*** Opening INFORMATION PROVIDED ***

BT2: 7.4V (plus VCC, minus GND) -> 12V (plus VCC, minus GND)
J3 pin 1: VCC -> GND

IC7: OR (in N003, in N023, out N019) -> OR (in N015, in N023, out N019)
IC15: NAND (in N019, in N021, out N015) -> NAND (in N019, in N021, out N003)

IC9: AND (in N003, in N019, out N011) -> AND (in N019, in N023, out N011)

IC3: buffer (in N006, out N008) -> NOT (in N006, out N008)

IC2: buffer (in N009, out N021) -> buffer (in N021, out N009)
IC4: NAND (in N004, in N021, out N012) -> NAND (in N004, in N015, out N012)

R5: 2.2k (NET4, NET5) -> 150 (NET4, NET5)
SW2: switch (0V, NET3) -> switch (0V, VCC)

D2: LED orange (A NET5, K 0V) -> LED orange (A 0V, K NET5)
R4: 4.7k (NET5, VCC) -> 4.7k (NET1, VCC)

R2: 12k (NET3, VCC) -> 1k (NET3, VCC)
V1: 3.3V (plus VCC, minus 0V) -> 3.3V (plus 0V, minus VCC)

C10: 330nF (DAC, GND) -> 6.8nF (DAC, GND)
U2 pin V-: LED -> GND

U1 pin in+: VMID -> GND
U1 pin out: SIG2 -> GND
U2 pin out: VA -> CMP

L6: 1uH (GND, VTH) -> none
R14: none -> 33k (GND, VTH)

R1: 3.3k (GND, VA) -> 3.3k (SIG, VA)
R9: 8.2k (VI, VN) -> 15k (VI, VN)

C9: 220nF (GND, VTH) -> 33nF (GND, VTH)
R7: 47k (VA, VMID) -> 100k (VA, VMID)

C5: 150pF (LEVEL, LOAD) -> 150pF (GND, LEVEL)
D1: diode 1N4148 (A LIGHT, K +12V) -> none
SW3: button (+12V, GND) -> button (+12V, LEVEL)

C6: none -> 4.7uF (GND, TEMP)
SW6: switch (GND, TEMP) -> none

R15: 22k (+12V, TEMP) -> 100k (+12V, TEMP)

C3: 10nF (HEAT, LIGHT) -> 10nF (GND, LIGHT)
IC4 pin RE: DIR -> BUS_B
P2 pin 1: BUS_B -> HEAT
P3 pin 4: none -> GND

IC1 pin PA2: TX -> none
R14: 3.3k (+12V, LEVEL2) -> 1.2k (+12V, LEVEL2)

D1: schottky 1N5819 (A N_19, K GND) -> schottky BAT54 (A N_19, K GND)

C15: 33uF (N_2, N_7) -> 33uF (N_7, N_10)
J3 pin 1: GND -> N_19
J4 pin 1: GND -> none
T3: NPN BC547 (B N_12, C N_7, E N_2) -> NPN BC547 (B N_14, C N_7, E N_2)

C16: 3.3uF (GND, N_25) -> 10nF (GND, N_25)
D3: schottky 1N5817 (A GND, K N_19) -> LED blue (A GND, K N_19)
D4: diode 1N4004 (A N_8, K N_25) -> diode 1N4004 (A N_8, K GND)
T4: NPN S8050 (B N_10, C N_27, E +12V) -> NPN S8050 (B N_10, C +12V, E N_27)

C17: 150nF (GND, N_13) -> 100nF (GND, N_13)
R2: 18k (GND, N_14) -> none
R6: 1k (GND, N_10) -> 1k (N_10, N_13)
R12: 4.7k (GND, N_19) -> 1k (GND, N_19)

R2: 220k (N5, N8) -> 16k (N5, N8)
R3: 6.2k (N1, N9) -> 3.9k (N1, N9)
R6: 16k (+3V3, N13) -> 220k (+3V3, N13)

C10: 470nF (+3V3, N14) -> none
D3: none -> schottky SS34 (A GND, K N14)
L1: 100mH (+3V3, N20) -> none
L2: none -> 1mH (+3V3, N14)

*** Closing INFORMATION PROVIDED ***

=== EXERCISE AIM ===
Your answer should be the exact lines above from the one with "D3: schottky 1N5817" through the one with "R6: 16k (+3V3, N13) -> 220k (+3V3, N13)", both included, and nothing besides.

=== SOLUTION TO THE PROBLEM ===
D3: schottky 1N5817 (A GND, K N_19) -> LED blue (A GND, K N_19)
D4: diode 1N4004 (A N_8, K N_25) -> diode 1N4004 (A N_8, K GND)
T4: NPN S8050 (B N_10, C N_27, E +12V) -> NPN S8050 (B N_10, C +12V, E N_27)

C17: 150nF (GND, N_13) -> 100nF (GND, N_13)
R2: 18k (GND, N_14) -> none
R6: 1k (GND, N_10) -> 1k (N_10, N_13)
R12: 4.7k (GND, N_19) -> 1k (GND, N_19)

R2: 220k (N5, N8) -> 16k (N5, N8)
R3: 6.2k (N1, N9) -> 3.9k (N1, N9)
R6: 16k (+3V3, N13) -> 220k (+3V3, N13)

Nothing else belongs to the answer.